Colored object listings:
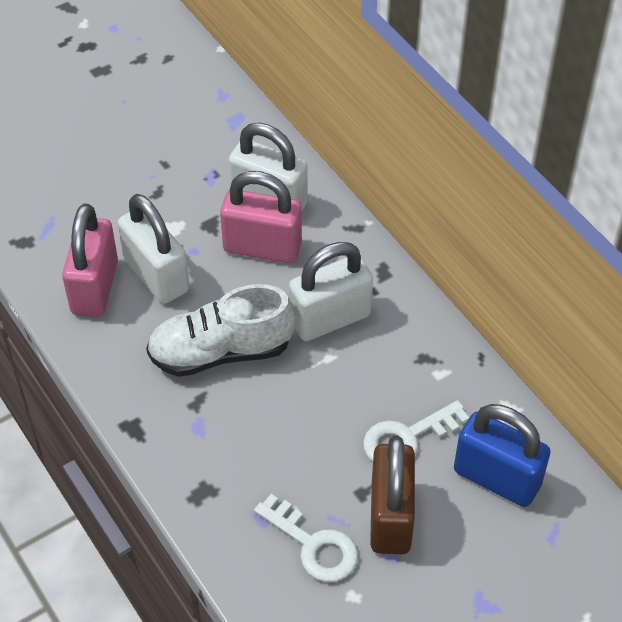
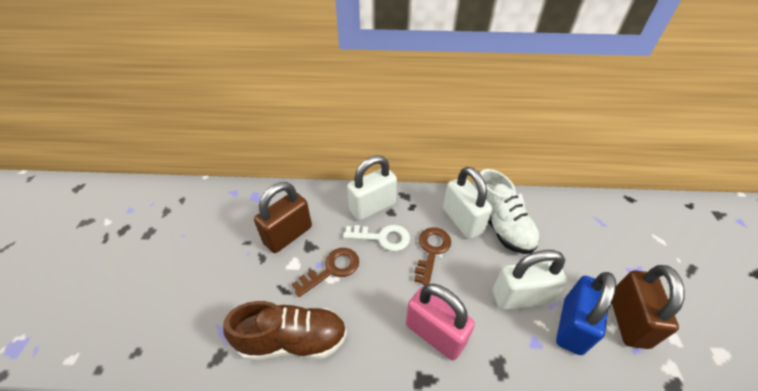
brown key: 0 -> 2
brown padlock: 1 -> 2
brown shoe: 0 -> 1
pink padlock: 2 -> 1
white key: 2 -> 1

What is needed
Any pictures above are to be left out. Retype the rest of the records exactly.

Response box
brown key: 0 -> 2
brown padlock: 1 -> 2
brown shoe: 0 -> 1
pink padlock: 2 -> 1
white key: 2 -> 1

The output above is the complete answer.